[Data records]
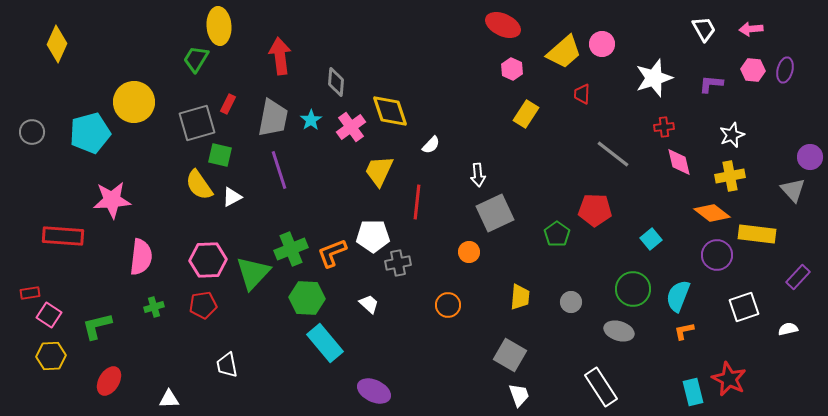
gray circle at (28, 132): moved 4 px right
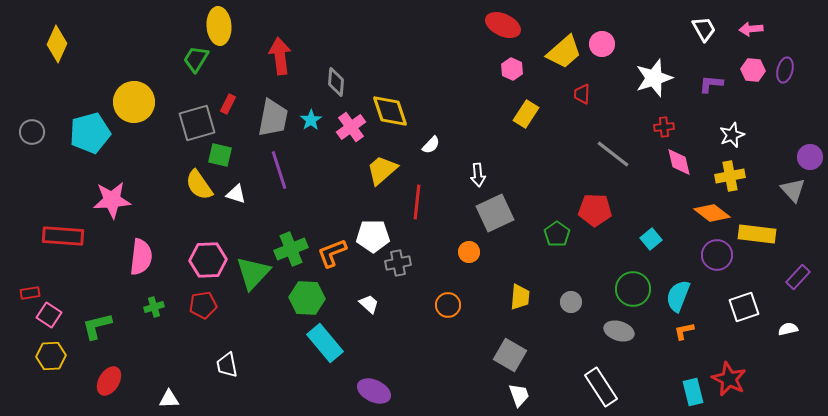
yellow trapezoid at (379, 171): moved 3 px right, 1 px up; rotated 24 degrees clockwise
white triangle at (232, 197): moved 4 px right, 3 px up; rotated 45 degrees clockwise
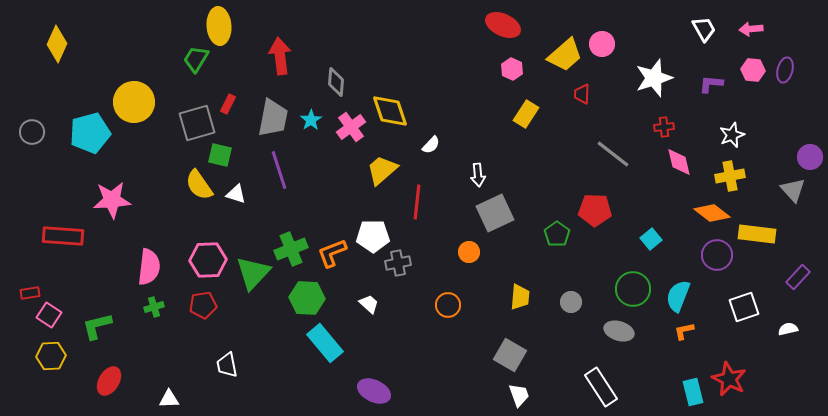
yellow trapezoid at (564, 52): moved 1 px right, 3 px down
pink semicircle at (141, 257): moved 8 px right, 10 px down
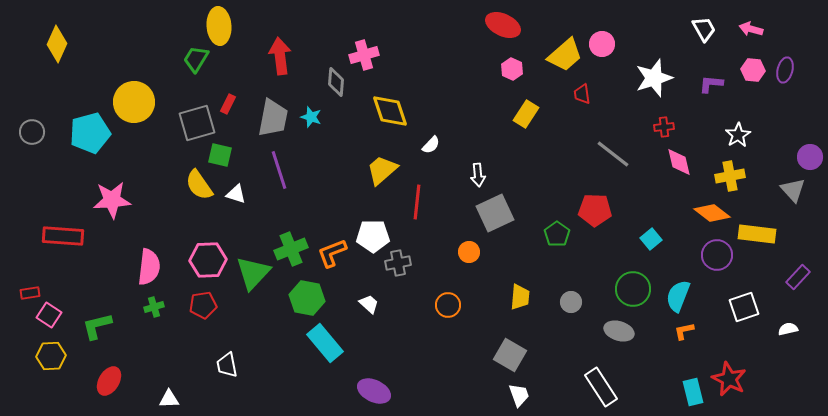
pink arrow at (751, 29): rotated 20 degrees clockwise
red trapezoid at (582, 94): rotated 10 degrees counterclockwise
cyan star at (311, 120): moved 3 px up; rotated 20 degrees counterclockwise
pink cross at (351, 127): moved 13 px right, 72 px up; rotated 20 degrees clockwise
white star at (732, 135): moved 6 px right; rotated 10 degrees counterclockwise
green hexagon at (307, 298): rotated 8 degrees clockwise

> **Your goal**
Could you write out every line of the rows above word for word, leaving the pictures out?

> **Written answer**
gray circle at (28, 132): moved 4 px right
yellow trapezoid at (379, 171): moved 3 px right, 1 px up; rotated 24 degrees clockwise
white triangle at (232, 197): moved 4 px right, 3 px up; rotated 45 degrees clockwise
yellow trapezoid at (564, 52): moved 1 px right, 3 px down
pink semicircle at (141, 257): moved 8 px right, 10 px down
pink arrow at (751, 29): rotated 20 degrees clockwise
red trapezoid at (582, 94): rotated 10 degrees counterclockwise
cyan star at (311, 120): moved 3 px up; rotated 20 degrees counterclockwise
pink cross at (351, 127): moved 13 px right, 72 px up; rotated 20 degrees clockwise
white star at (732, 135): moved 6 px right; rotated 10 degrees counterclockwise
green hexagon at (307, 298): rotated 8 degrees clockwise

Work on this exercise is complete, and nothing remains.